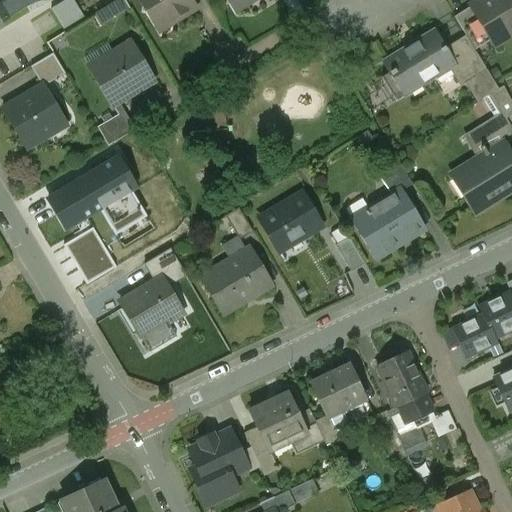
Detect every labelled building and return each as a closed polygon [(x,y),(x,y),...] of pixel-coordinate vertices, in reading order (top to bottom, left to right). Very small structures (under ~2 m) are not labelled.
[(0,0),(0,15),(3,21),(37,0),(0,0)] [(138,0),(143,7),(142,13),(151,15),(155,22),(166,15),(172,24),(187,15),(186,13),(195,8),(189,0),(138,0)] [(228,0),(235,11),(252,0),(228,0)] [(511,0),(481,0),(453,17),(464,36),(474,51),(511,27),(511,0)] [(433,30),(381,62),(389,74),(381,79),(382,80),(390,75),(404,97),(453,67),(455,66),(444,49),(433,30)] [(464,36),(444,49),(455,66),(453,67),(463,84),(485,70),(474,51),(464,36)] [(130,42),(111,53),(114,58),(91,72),(112,107),(118,103),(153,82),(130,42)] [(52,54),(30,67),(38,81),(49,75),(53,81),(65,74),(52,54)] [(43,85),(2,110),(25,150),(67,125),(43,85)] [(499,114),(482,125),(485,129),(472,137),(483,155),(456,172),(470,194),(463,198),(473,214),(511,190),(511,157),(511,158),(500,138),(511,130),(505,119),(511,114),(511,105),(502,87),(489,95),(499,114)] [(118,115),(97,128),(108,146),(135,131),(118,103),(112,107),(118,115)] [(397,162),(384,170),(397,191),(398,193),(401,192),(412,185),(397,162)] [(107,165),(52,198),(73,233),(102,215),(123,203),(128,200),(107,165)] [(397,191),(367,209),(361,200),(346,209),(352,219),(351,220),(375,260),(424,230),(401,192),(398,193),(397,191)] [(301,193),(259,220),(277,249),(299,235),(301,238),(316,229),(305,213),(311,209),(301,193)] [(123,203),(102,215),(116,239),(137,227),(123,203)] [(238,209),(224,217),(238,241),(252,232),(238,209)] [(116,239),(111,242),(122,259),(147,244),(137,227),(116,239)] [(363,263),(348,238),(334,246),(349,271),(363,263)] [(270,285),(247,249),(200,278),(223,315),(270,285)] [(169,250),(143,265),(153,282),(160,278),(161,279),(180,268),(169,250)] [(153,282),(134,293),(136,296),(120,305),(140,337),(165,322),(166,324),(167,323),(182,314),(161,279),(160,278),(153,282)] [(511,295),(510,291),(477,306),(481,314),(483,313),(496,341),(511,333),(511,295)] [(481,314),(451,329),(466,361),(498,345),(496,341),(483,313),(481,314)] [(165,322),(140,337),(149,352),(175,337),(167,323),(166,324),(165,322)] [(407,352),(376,367),(395,408),(397,407),(423,395),(426,394),(416,373),(407,352)] [(348,369),(310,387),(326,420),(365,401),(357,384),(355,384),(348,369)] [(511,410),(511,370),(494,379),(509,412),(511,410)] [(288,395),(249,413),(256,428),(267,452),(268,451),(290,441),(306,434),(304,430),(288,395)] [(423,395),(397,407),(401,415),(405,424),(406,423),(431,411),(423,395)] [(397,437),(385,411),(372,417),(393,463),(407,457),(404,451),(397,437)] [(401,415),(391,420),(386,411),(385,411),(397,437),(410,431),(406,423),(405,424),(401,415)] [(431,418),(437,436),(456,430),(449,412),(431,418)] [(306,434),(290,441),(296,455),(323,442),(315,424),(304,430),(306,434)] [(410,431),(397,437),(404,451),(424,441),(418,427),(410,431)] [(268,451),(267,452),(256,428),(243,434),(250,449),(259,467),(263,476),(277,470),(268,451)] [(229,433),(214,440),(212,435),(199,442),(200,445),(189,450),(197,468),(190,471),(207,505),(236,491),(229,477),(247,468),(240,454),(229,431),(228,432),(229,433)] [(250,449),(240,454),(247,468),(251,466),(253,470),(259,467),(250,449)] [(113,511),(116,511),(102,480),(60,500),(66,511),(113,511)] [(296,500),(317,493),(313,481),(292,488),(296,500)] [(288,491),(273,498),(273,497),(259,504),(262,511),(272,511),(274,511),(279,511),(294,505),(288,491)] [(459,496),(454,494),(451,496),(449,500),(445,502),(449,511),(478,511),(468,491),(459,496)]
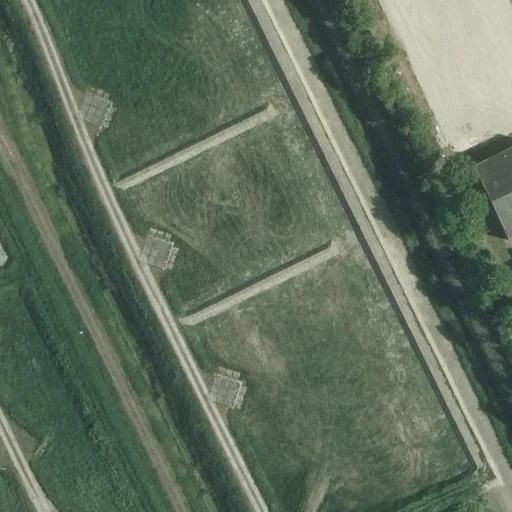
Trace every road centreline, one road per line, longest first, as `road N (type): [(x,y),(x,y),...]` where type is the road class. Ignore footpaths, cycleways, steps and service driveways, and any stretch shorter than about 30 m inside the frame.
road 1 (track): [(27,0),(104,197),(261,511)]
road 2 (track): [(179,511),(0,137)]
road 3 (track): [(142,511),(0,209)]
road 4 (track): [(431,0),(511,90)]
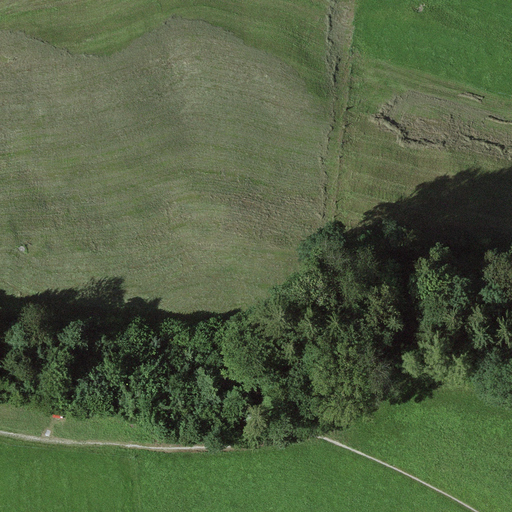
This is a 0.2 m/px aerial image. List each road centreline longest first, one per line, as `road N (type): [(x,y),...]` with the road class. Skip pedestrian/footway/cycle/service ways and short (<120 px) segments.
road 1 (track): [(0,428),(344,435),(494,511)]
road 2 (track): [(362,0),(511,27)]
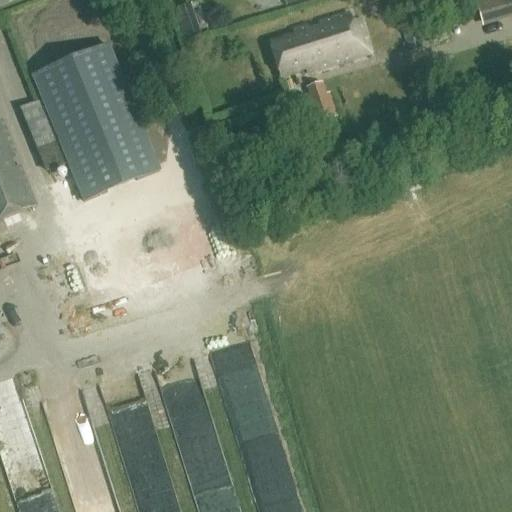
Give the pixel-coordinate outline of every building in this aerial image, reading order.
[(483,28),(511,18),(511,0),(475,0),(474,1),(483,28)] [(204,4),(185,8),(192,35),(211,30),(204,4)] [(307,75),(371,55),(361,21),(352,24),(349,15),(319,24),(321,30),(309,33),(308,28),(294,32),(295,37),(270,45),(280,79),(306,71),(307,75)] [(45,26),(30,32),(41,59),(56,53),(45,26)] [(157,173),(107,46),(33,75),(83,202),(157,173)] [(351,88),(375,83),(372,68),(348,73),(351,88)] [(314,126),(339,118),(331,93),(326,94),(324,84),(306,89),(309,100),(305,102),(314,126)] [(0,221),(36,207),(20,168),(14,170),(9,158),(15,156),(1,122),(0,122),(0,221)] [(168,271),(152,225),(128,234),(121,215),(98,223),(105,245),(88,251),(84,241),(82,242),(100,295),(168,271)] [(20,237),(25,248),(41,240),(36,229),(20,237)] [(251,252),(231,259),(238,280),(258,273),(251,252)]
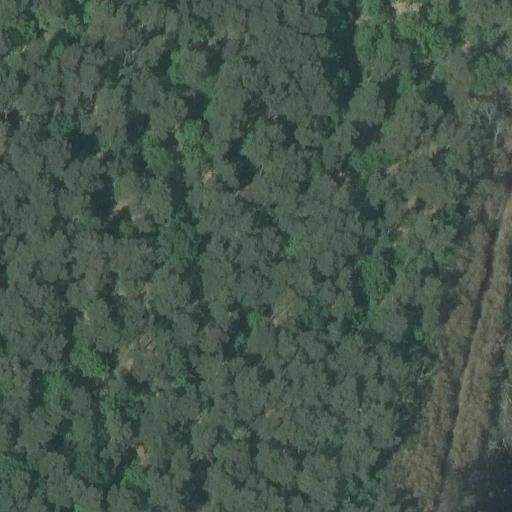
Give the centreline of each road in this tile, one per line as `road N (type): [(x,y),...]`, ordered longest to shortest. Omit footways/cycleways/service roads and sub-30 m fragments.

Problem description: Starting at the line that contains "This is a 0.2" and ending at the last line of the items, lay out those lines as a JSON list of strings, one string per line, with blank lines omitted. Exclude the pictures from the list.

Task output:
[
  "This is a 0.2 m/px aerial image. List each road centreline longest first, one per line, as `road N (type): [(x,y),...]` with the road class. Skip pedestrian/footway/cycle/service ways and short (<120 px) segments.",
  "road 1 (track): [(0,428),(344,435),(494,511)]",
  "road 2 (track): [(362,0),(511,27)]",
  "Give the pixel-coordinate outline of every building in this aerial image, reading order.",
  "[(483,28),(511,18),(511,0),(475,0),(474,1),(483,28)] [(204,4),(185,8),(192,35),(211,30),(204,4)] [(307,75),(371,55),(361,21),(352,24),(349,15),(319,24),(321,30),(309,33),(308,28),(294,32),(295,37),(270,45),(280,79),(306,71),(307,75)] [(45,26),(30,32),(41,59),(56,53),(45,26)] [(157,173),(107,46),(33,75),(83,202),(157,173)] [(351,88),(375,83),(372,68),(348,73),(351,88)] [(314,126),(339,118),(331,93),(326,94),(324,84),(306,89),(309,100),(305,102),(314,126)] [(0,221),(36,207),(20,168),(14,170),(9,158),(15,156),(1,122),(0,122),(0,221)] [(168,271),(152,225),(128,234),(121,215),(98,223),(105,245),(88,251),(84,241),(82,242),(100,295),(168,271)] [(20,237),(25,248),(41,240),(36,229),(20,237)] [(251,252),(231,259),(238,280),(258,273),(251,252)]",
  "Give the centreline of each road in this tile, one per line as `road N (type): [(x,y),...]`, ordered longest to shortest. Omit footways/cycleways/service roads and sub-30 m fragments."
]